━━━━━ DATA SUPPLIED ━━━━━

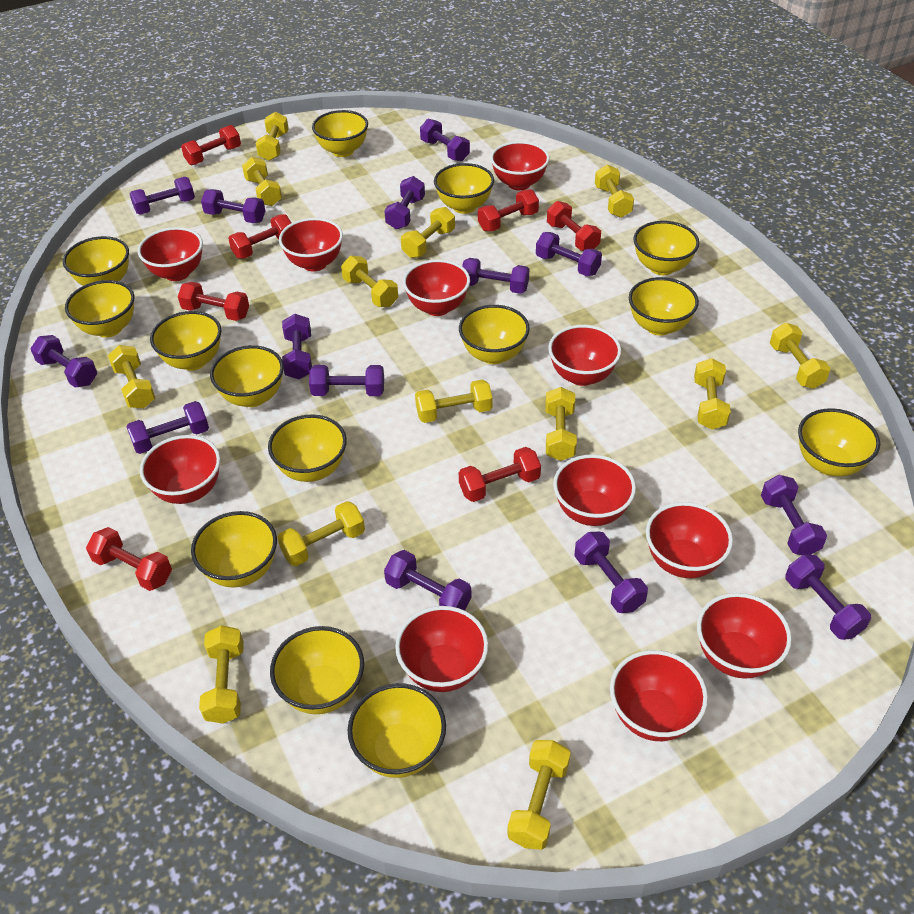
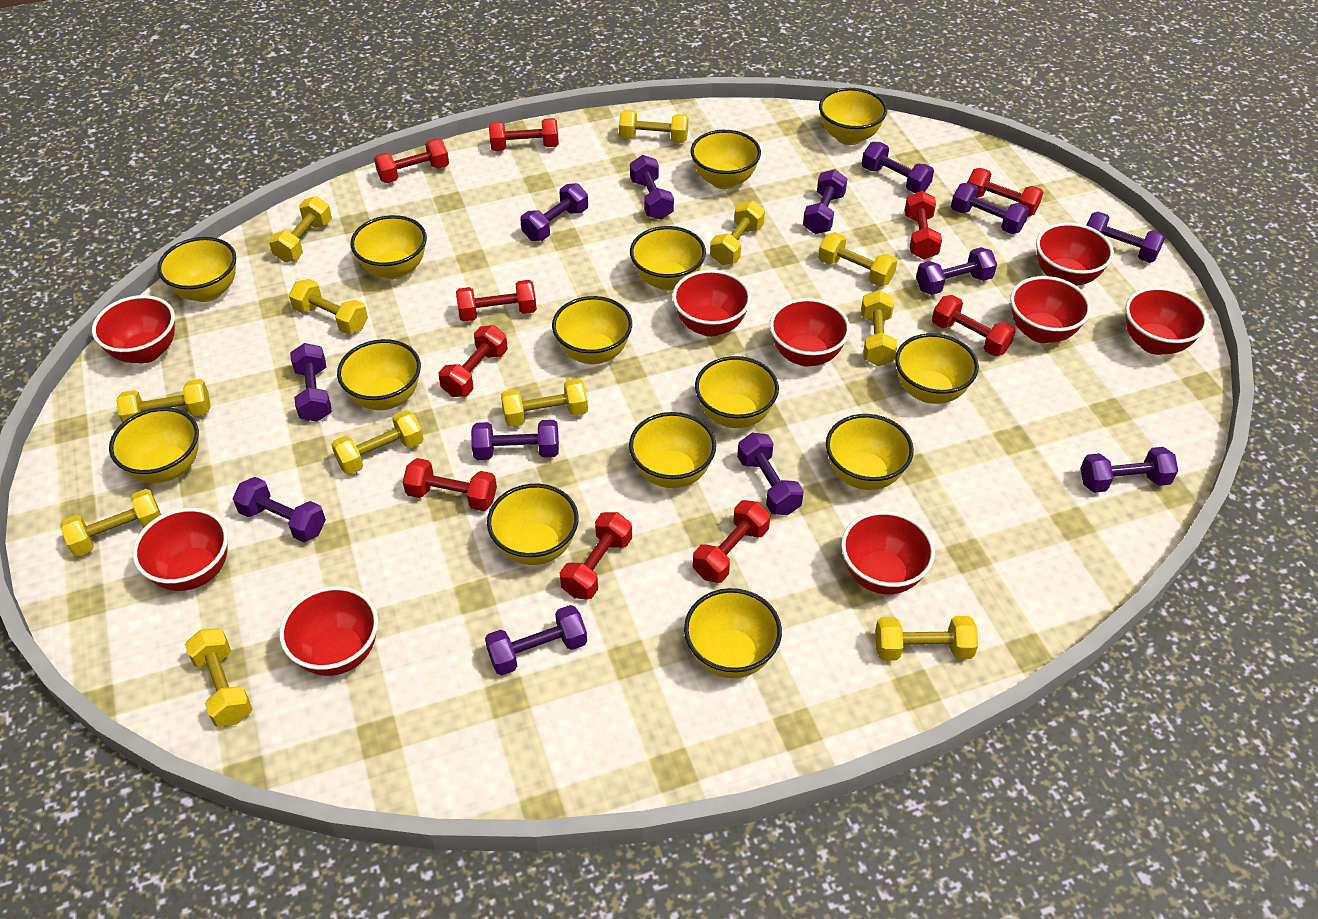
purple dumbbell: 14 -> 13
red bowl: 11 -> 9
red dumbbell: 7 -> 10
yellow dumbbell: 13 -> 12

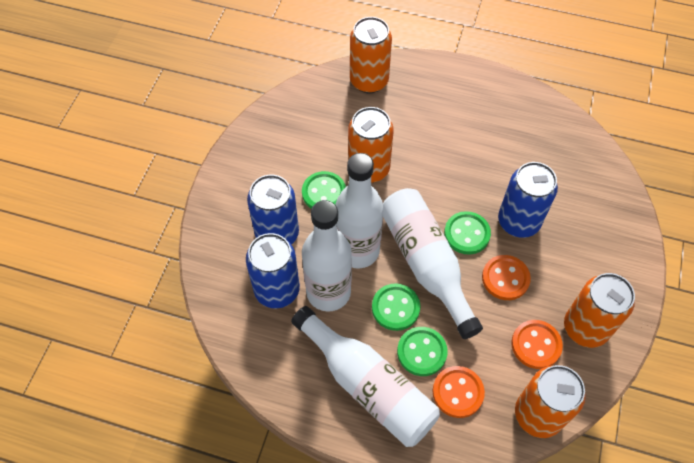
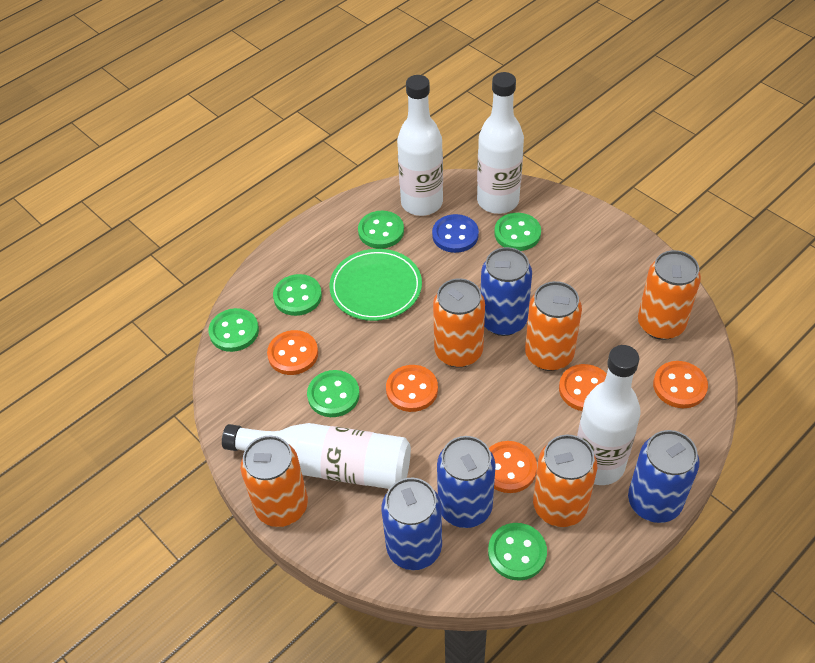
blue button: 0 -> 1
blue can: 3 -> 4
green button: 4 -> 6
green plate: 0 -> 1
orange button: 3 -> 5
orange can: 4 -> 5

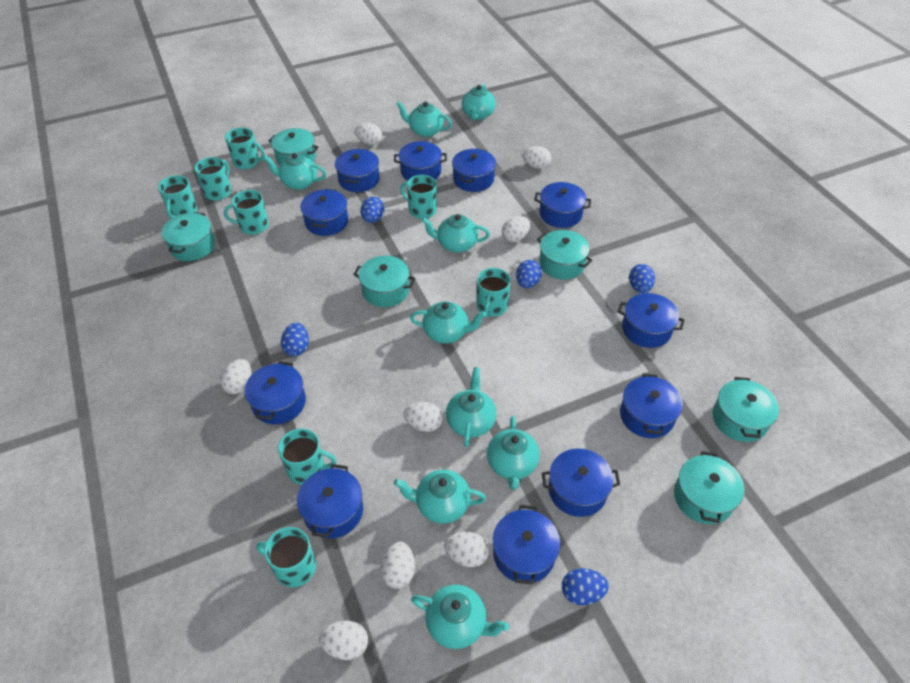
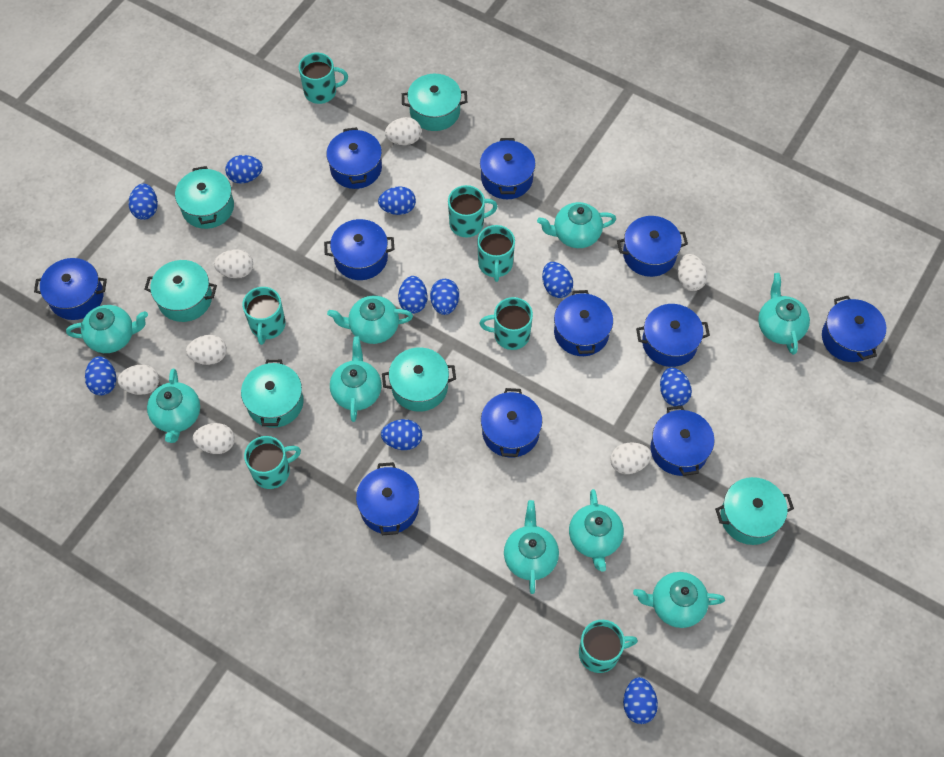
blue egg: 5 -> 10
turquoise mug: 8 -> 7
white egg: 8 -> 7

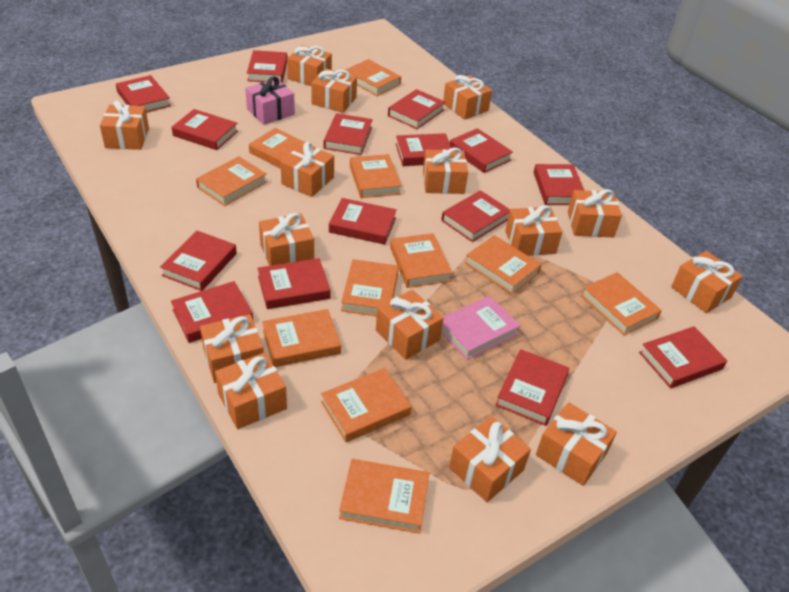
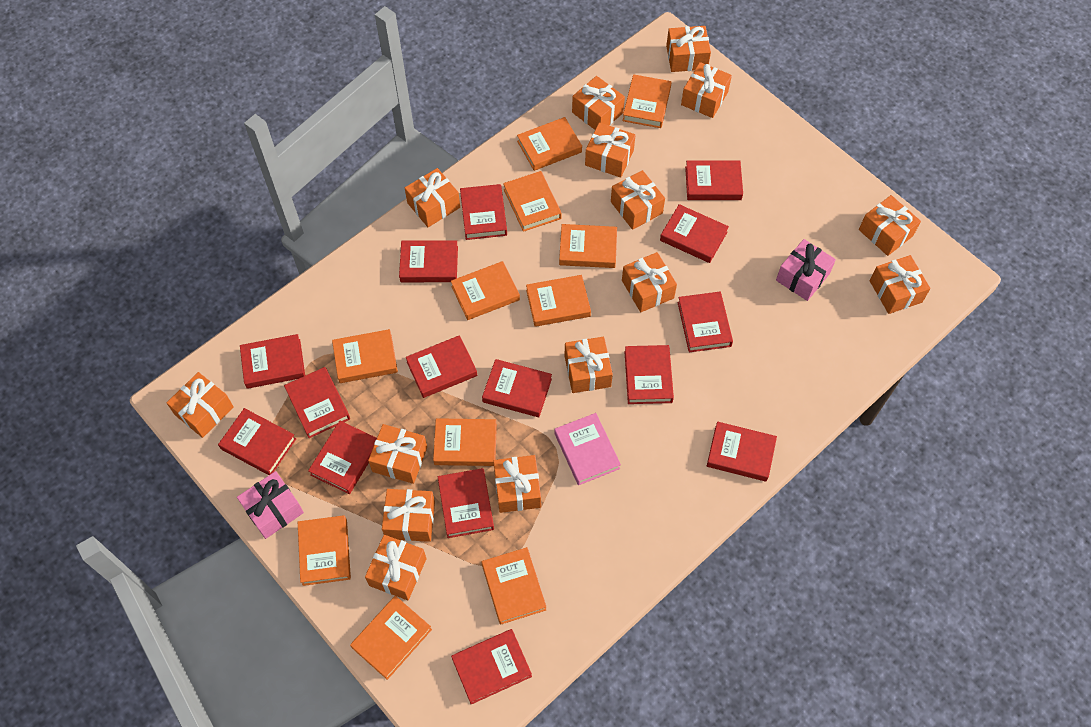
pink gift: 1 -> 2

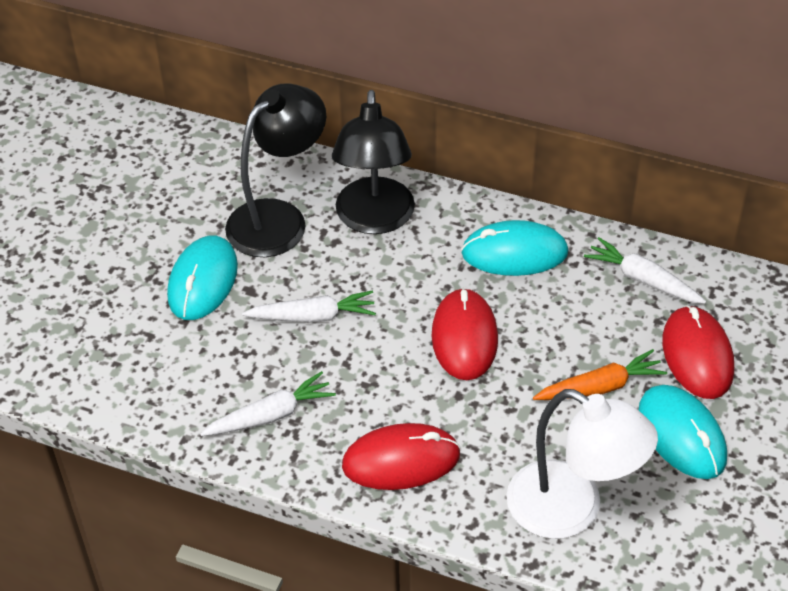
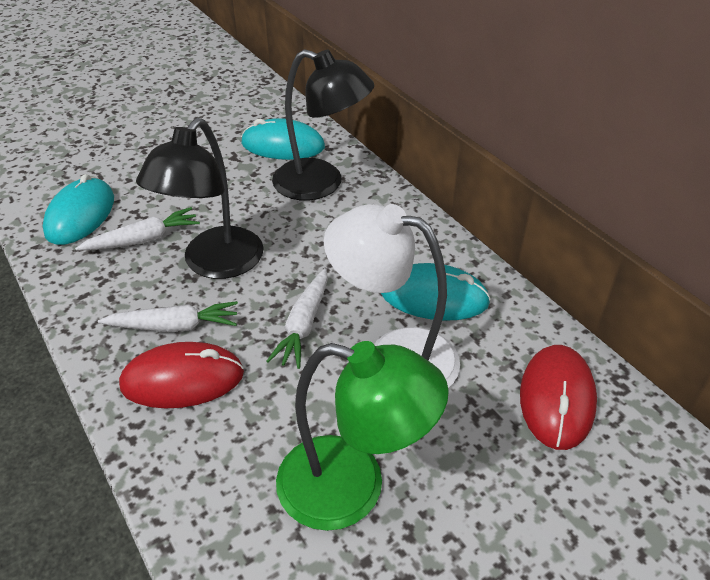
green lamp: 0 -> 1
orange carrot: 1 -> 0
red mouse: 3 -> 2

━━━━━

■ **ABOUT THIS EXERCISE**:
Each entry above is to be duplicated exactly, and its pictures omitted.

■ **OUTPUT FOR THIS TASK**:
purple dumbbell: 14 -> 13
red bowl: 11 -> 9
red dumbbell: 7 -> 10
yellow dumbbell: 13 -> 12

blue button: 0 -> 1
blue can: 3 -> 4
green button: 4 -> 6
green plate: 0 -> 1
orange button: 3 -> 5
orange can: 4 -> 5

blue egg: 5 -> 10
turquoise mug: 8 -> 7
white egg: 8 -> 7

pink gift: 1 -> 2

green lamp: 0 -> 1
orange carrot: 1 -> 0
red mouse: 3 -> 2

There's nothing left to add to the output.